Segment Open
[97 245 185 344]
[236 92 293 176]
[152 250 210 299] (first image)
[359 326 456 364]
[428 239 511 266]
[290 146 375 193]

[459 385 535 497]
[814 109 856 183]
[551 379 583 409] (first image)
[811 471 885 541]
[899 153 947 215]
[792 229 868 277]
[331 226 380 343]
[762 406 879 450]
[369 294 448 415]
Segment Closed
Exercise instructions
Each entry must be set down exactly as it appears.

Problem solution
[97 245 185 344]
[236 92 293 176]
[152 250 210 299] (first image)
[359 326 456 364]
[428 239 511 266]
[290 146 375 193]

[459 385 535 497]
[814 109 856 183]
[551 379 583 409] (first image)
[811 471 885 541]
[899 153 947 215]
[792 229 868 277]
[331 226 380 343]
[762 406 879 450]
[369 294 448 415]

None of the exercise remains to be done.